[Spatial object tracking data]
○ ○ ○ ○ ○

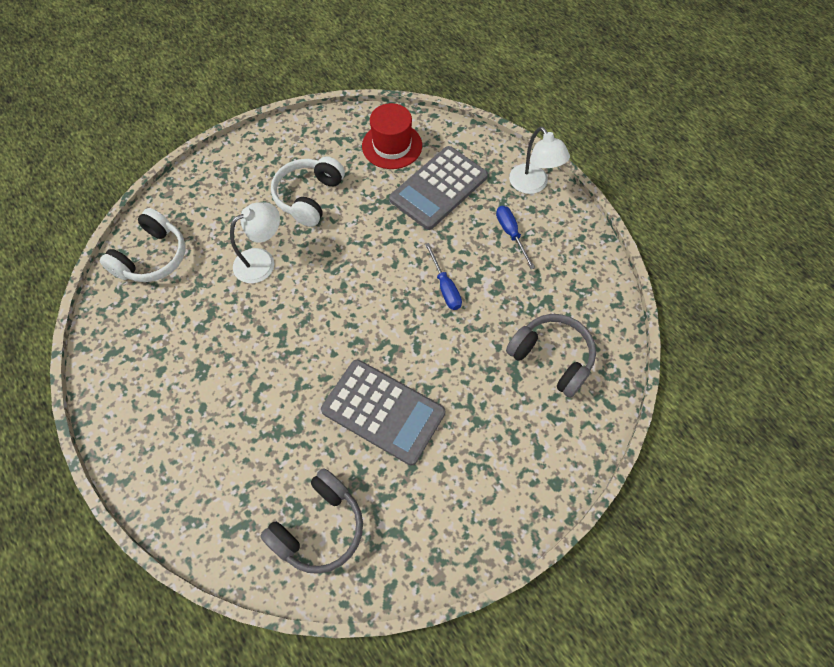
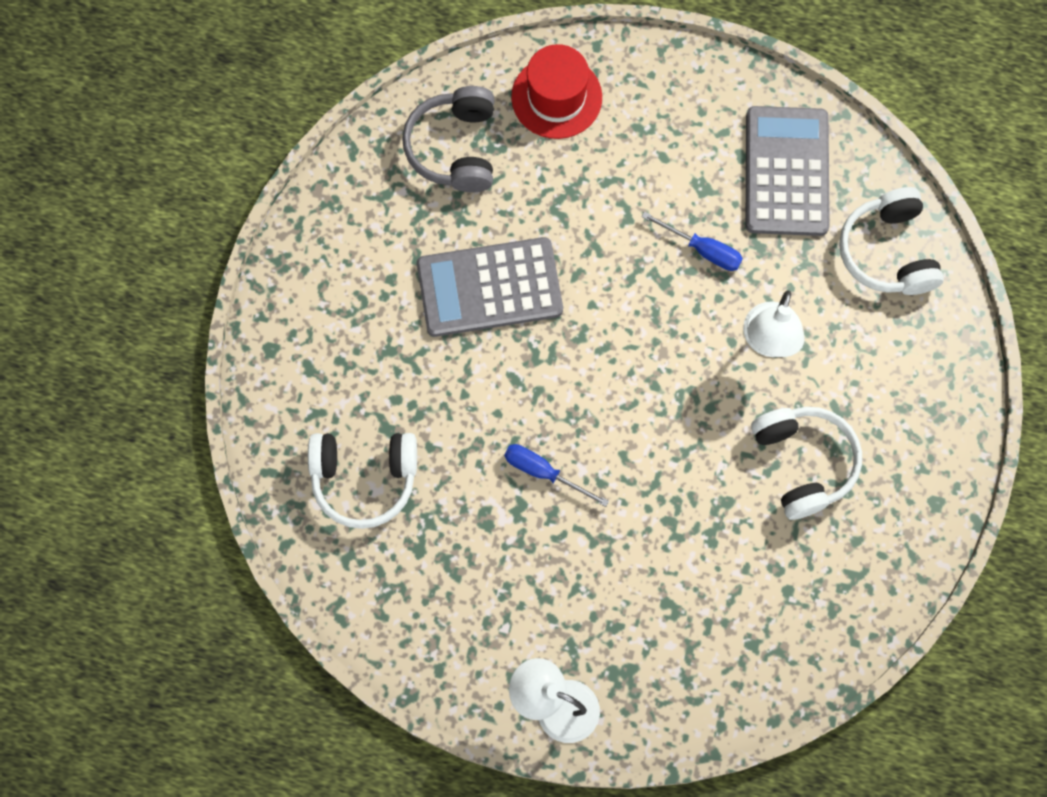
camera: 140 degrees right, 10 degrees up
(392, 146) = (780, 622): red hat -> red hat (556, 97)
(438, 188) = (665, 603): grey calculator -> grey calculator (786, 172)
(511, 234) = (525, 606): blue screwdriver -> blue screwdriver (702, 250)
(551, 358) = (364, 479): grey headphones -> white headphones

○ ○ ○ ○ ○

◆ Work instruction
Across the entries above, find each line with the word "grey" and please copy it out.

◆ Task response
(438, 188) = (665, 603): grey calculator -> grey calculator (786, 172)
(551, 358) = (364, 479): grey headphones -> white headphones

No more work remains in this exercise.